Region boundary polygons
----
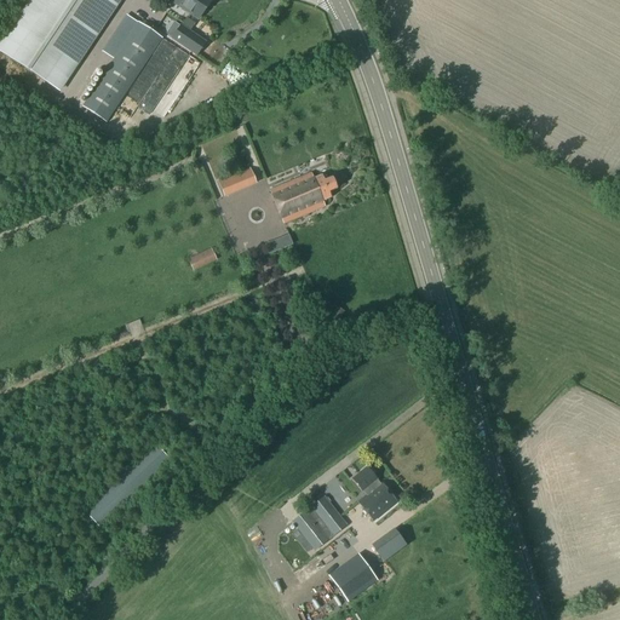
[(32,0),(0,49),(0,53),(58,92),(119,0),(32,0)]
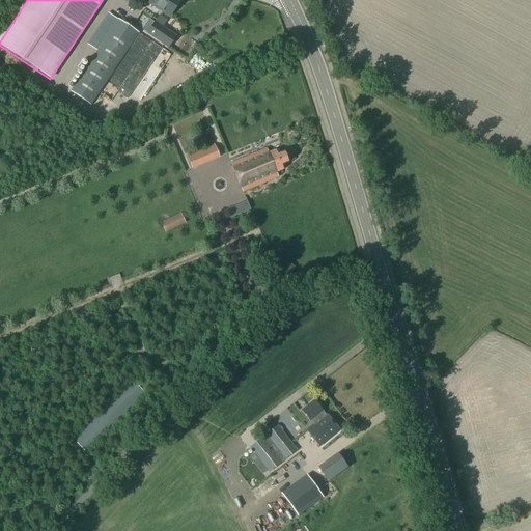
[(147,0),(147,2),(169,17),(179,0),(147,0)]
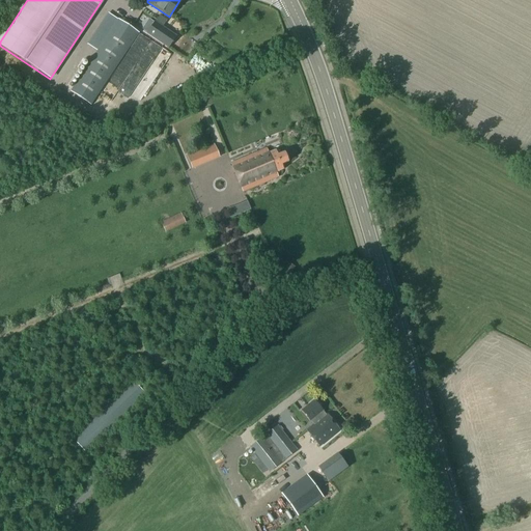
[(118,21),(72,92),(91,106),(139,33),(118,21)]
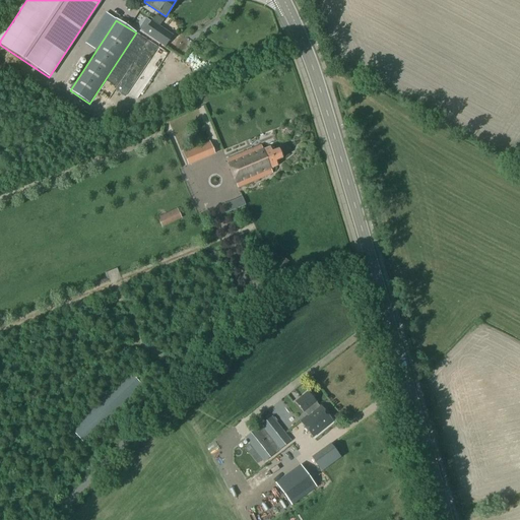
[(151,22),(143,34),(164,47),(172,36),(151,22)]
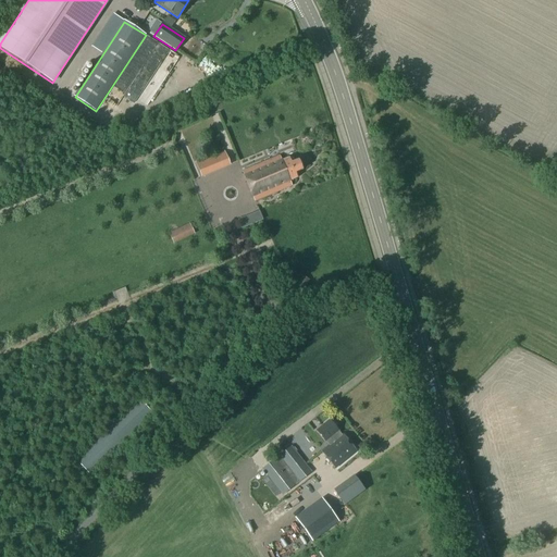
[(163,60),(150,78),(158,84),(171,64),(163,60)]
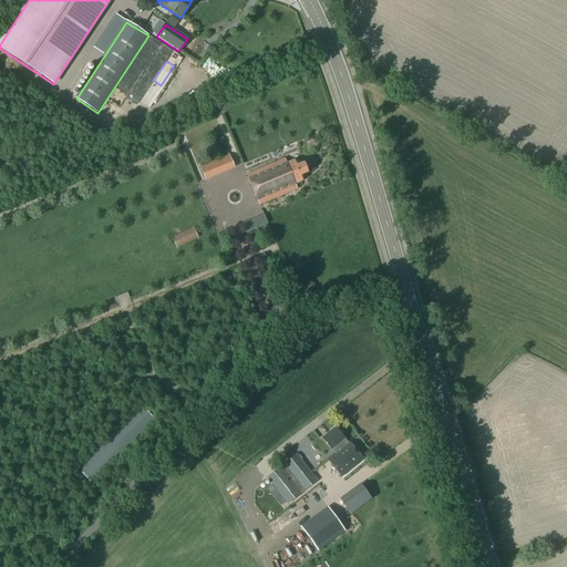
[(136,96),(144,104),(157,90),(150,82),(136,96)]
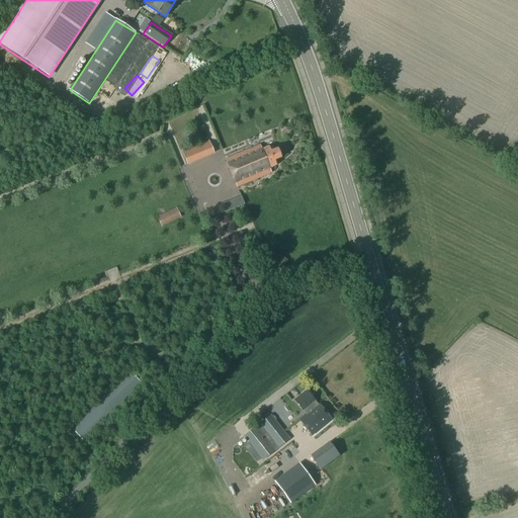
[(259,144),(225,157),(236,185),(270,172),(268,167),(275,165),(273,160),(279,157),(281,154),(279,150),(276,148),(269,151),(267,146),(261,149),(259,144)]
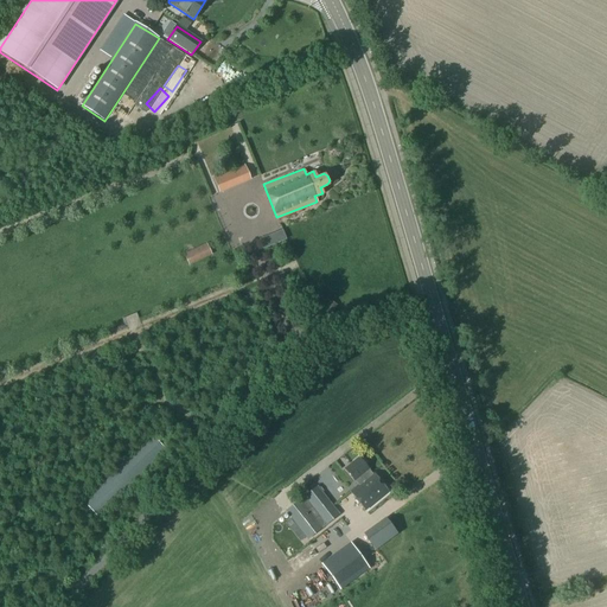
[(218,193),(238,185),(232,171),(212,179),(218,193)]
----
Exclude the pictures and repeat every other part of the records word for word.

[(32,0),(0,49),(0,53),(58,92),(119,0),(32,0)]
[(147,0),(147,2),(169,17),(179,0),(147,0)]
[(118,21),(72,92),(91,106),(139,33),(118,21)]
[(151,22),(143,34),(164,47),(172,36),(151,22)]
[(163,60),(150,78),(158,84),(171,64),(163,60)]
[(136,96),(144,104),(157,90),(150,82),(136,96)]
[(259,144),(225,157),(236,185),(270,172),(268,167),(275,165),(273,160),(279,157),(281,154),(279,150),(276,148),(269,151),(267,146),(261,149),(259,144)]
[(218,193),(238,185),(232,171),(212,179),(218,193)]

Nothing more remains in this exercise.